_Prompt:_
Restrict the output to the lines below starting at the one that contains "orange line: (657, 178)" and ending at the one that contains "blue ellipse: (762, 396)", and restate them word for word, both ends included.

*** Opening Record excerpts ***

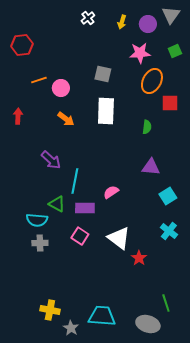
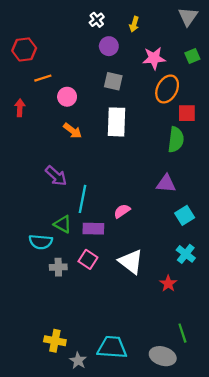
purple circle: (148, 24) -> (109, 46), moved
orange line: (39, 80) -> (43, 78), moved
red arrow: (18, 116) -> (20, 108), moved
green semicircle: (147, 127) -> (176, 140), moved, size x1.6
gray cross: (40, 243) -> (58, 267), moved
red star: (139, 258) -> (168, 284), moved

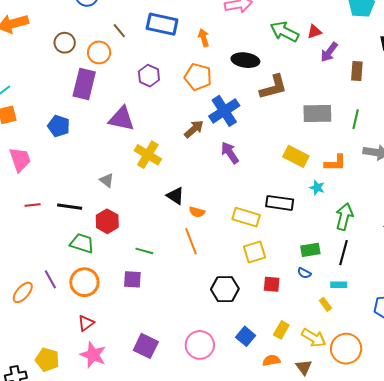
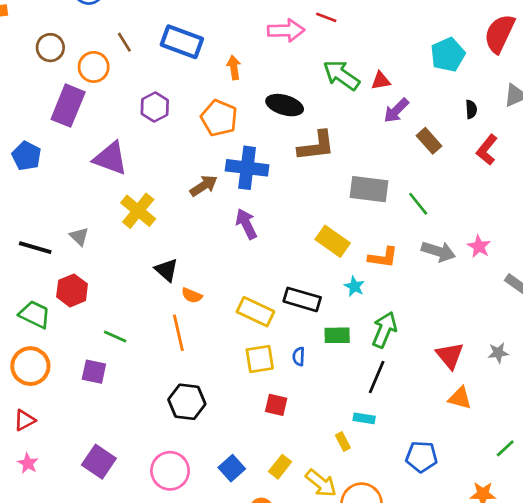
brown rectangle: (357, 71) -> (429, 141), turned -54
blue cross: (224, 111) -> (247, 168), turned 32
green line: (356, 119) -> (418, 204), turned -60
black line: (70, 207) -> (35, 248), moved
green rectangle: (310, 250) -> (337, 335), moved
blue semicircle: (304, 273) -> (299, 356), moved, turned 56
black hexagon: (225, 289) -> (187, 402), moved
pink star: (93, 355) -> (28, 463), size x0.6

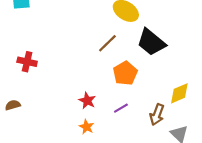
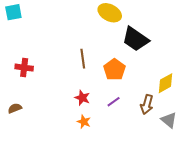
brown line: (107, 43) -> (83, 59), moved, turned -48

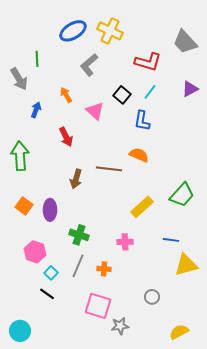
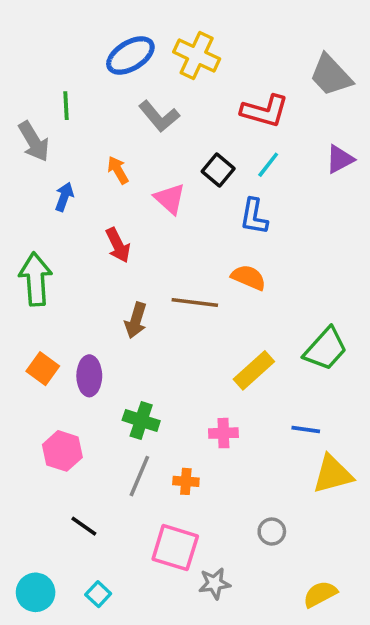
gray L-shape: (89, 65) -> (159, 116), turned -90
cyan square: (51, 273) -> (98, 594), moved

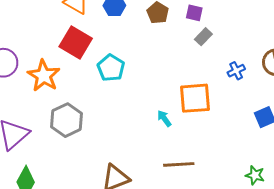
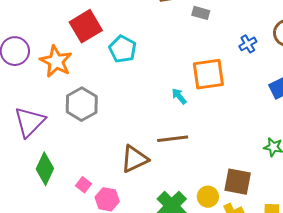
gray rectangle: (203, 37) -> (201, 13), moved, turned 66
red square: (76, 43) -> (86, 26), turned 32
brown line: (179, 164) -> (173, 139), moved

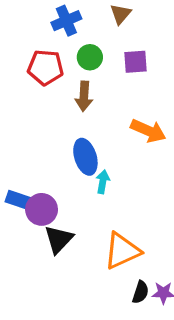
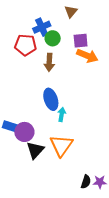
blue cross: (66, 21) -> (42, 27), moved
orange arrow: (148, 131) -> (87, 56), moved
orange triangle: (122, 251) -> (61, 145), moved, turned -30

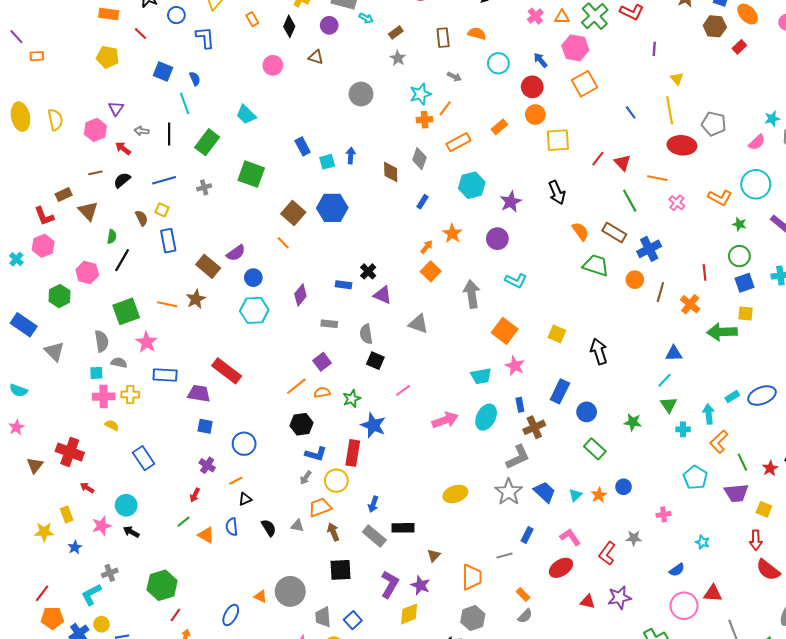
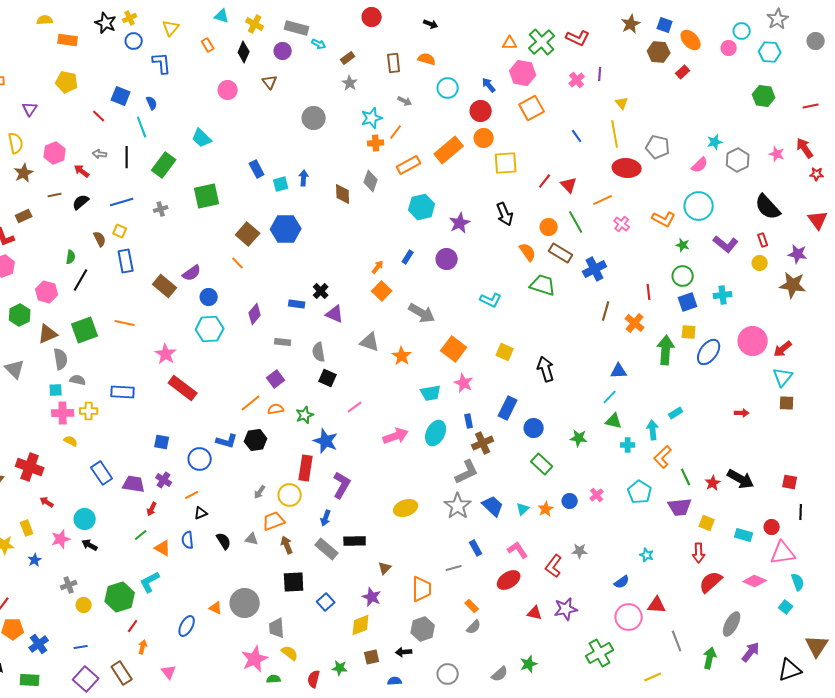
pink cross: (535, 16) -> (577, 80), moved
red line: (140, 34) -> (99, 116), moved
brown triangle: (316, 57) -> (270, 82), turned 35
purple triangle: (116, 108) -> (30, 109), moved
orange rectangle: (499, 127) -> (449, 150), size x1.8
green square: (251, 174) -> (207, 196), turned -32
orange line: (657, 178) -> (603, 200), turned -36
blue rectangle: (423, 202) -> (408, 257), moved
brown triangle: (88, 211) -> (48, 334), moved, turned 50
orange star: (452, 233) -> (402, 356), moved
orange circle: (635, 280) -> (549, 227), moved
cyan L-shape: (516, 281) -> (491, 300), moved
gray arrow: (472, 294) -> (422, 313), turned 128
brown star: (196, 299) -> (24, 173), moved
green arrow: (722, 332) -> (666, 350), turned 96
pink star: (147, 342) -> (166, 354), moved
purple trapezoid: (199, 393) -> (134, 484), moved
blue ellipse: (762, 396) -> (709, 352), moved, turned -32
green triangle: (669, 405) -> (614, 421), turned -42
blue L-shape: (316, 454) -> (227, 441), moved
pink cross: (663, 514) -> (597, 495), moved, turned -32
blue rectangle: (527, 535) -> (476, 548), turned -56
red semicircle: (768, 570) -> (711, 582), turned 100
purple L-shape: (390, 584) -> (342, 485), moved
cyan L-shape: (91, 594) -> (150, 582), moved
blue square: (353, 620) -> (326, 602), moved
yellow circle: (102, 624) -> (84, 605), moved

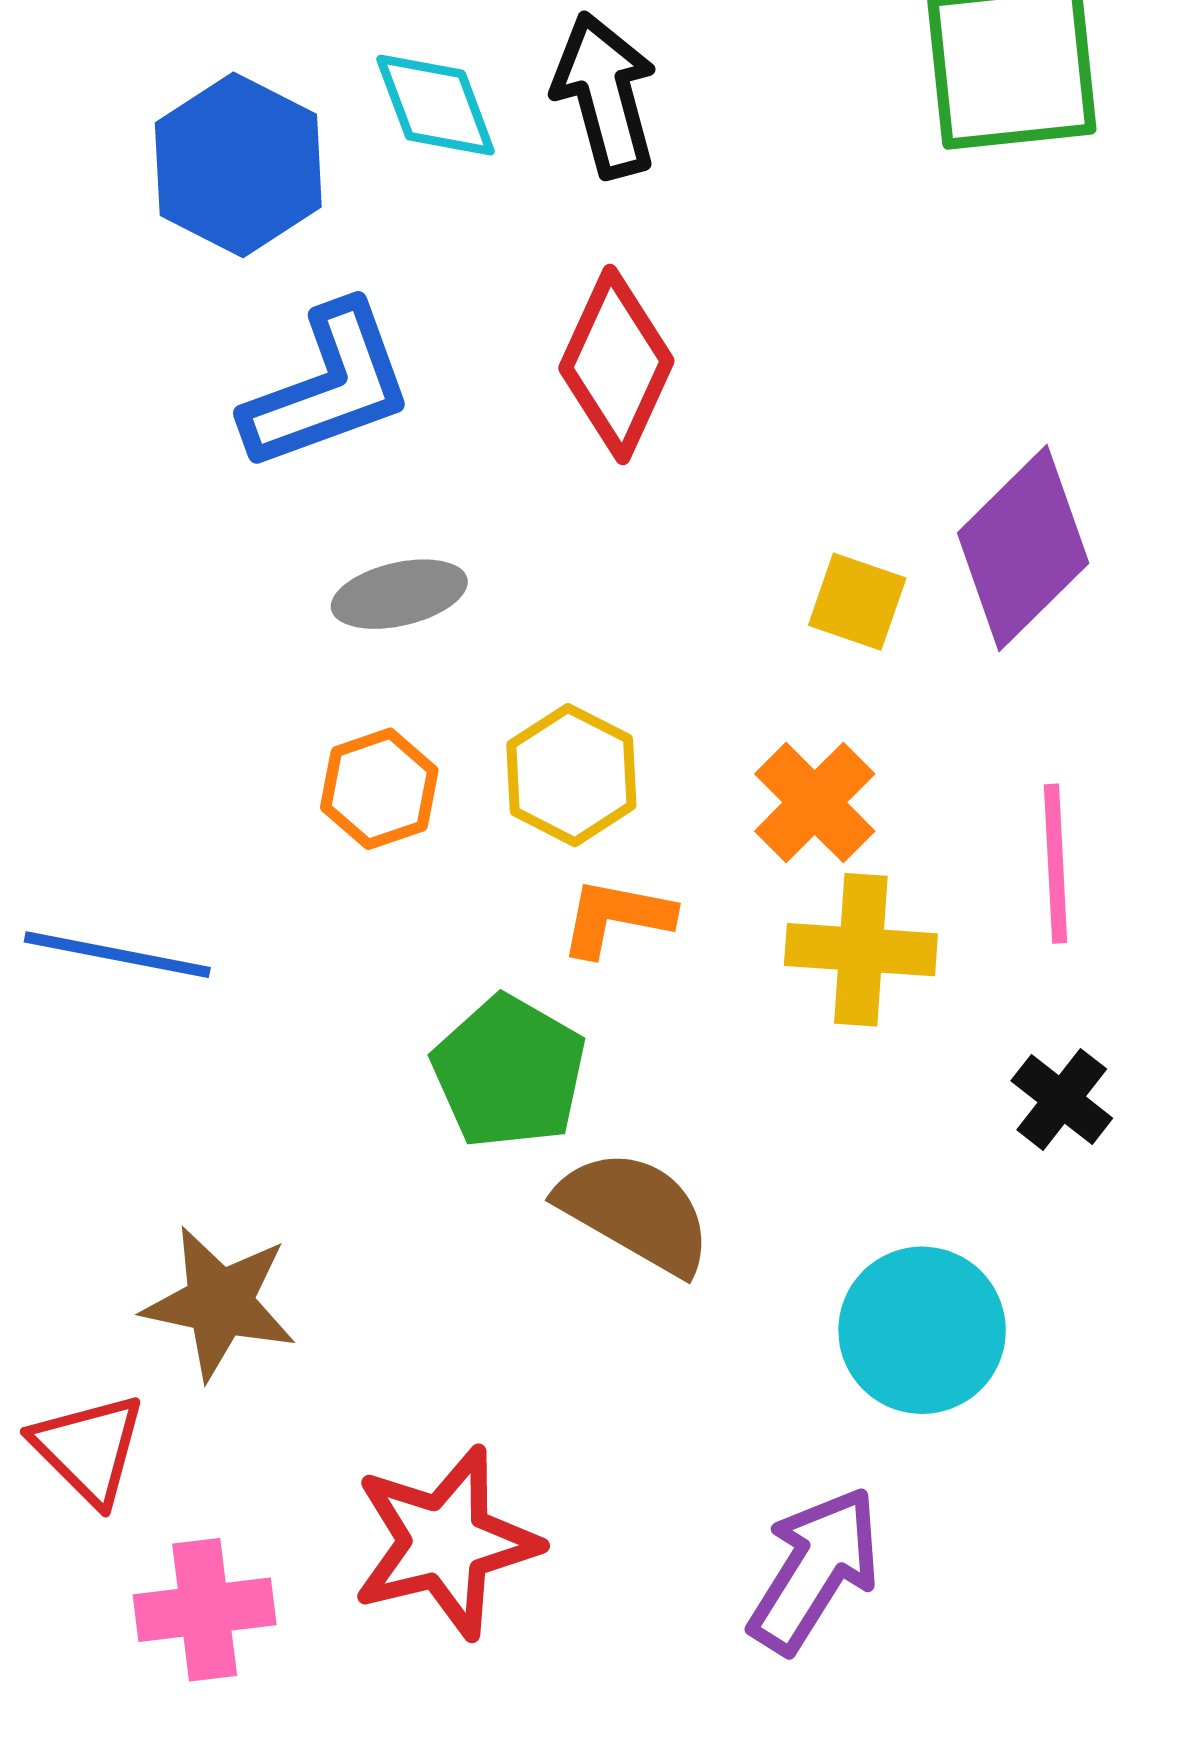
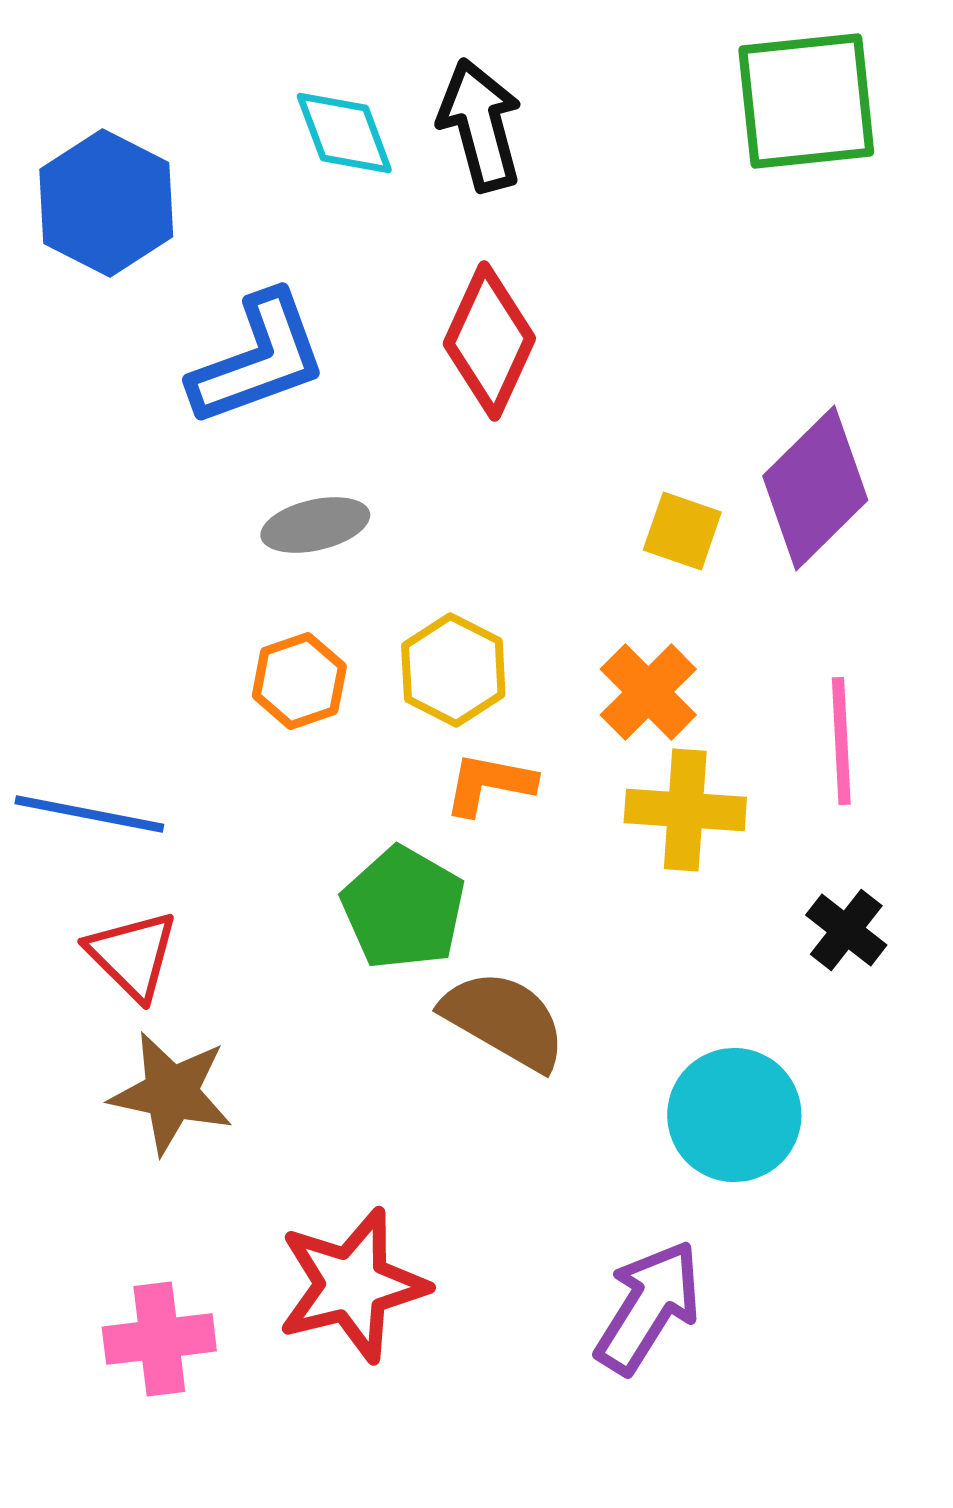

*** Closing Record excerpts ***

_Your response:_
orange line: (657, 178) -> (603, 200), turned -36
blue rectangle: (423, 202) -> (408, 257), moved
brown triangle: (88, 211) -> (48, 334), moved, turned 50
orange star: (452, 233) -> (402, 356), moved
orange circle: (635, 280) -> (549, 227), moved
cyan L-shape: (516, 281) -> (491, 300), moved
gray arrow: (472, 294) -> (422, 313), turned 128
brown star: (196, 299) -> (24, 173), moved
green arrow: (722, 332) -> (666, 350), turned 96
pink star: (147, 342) -> (166, 354), moved
purple trapezoid: (199, 393) -> (134, 484), moved
blue ellipse: (762, 396) -> (709, 352), moved, turned -32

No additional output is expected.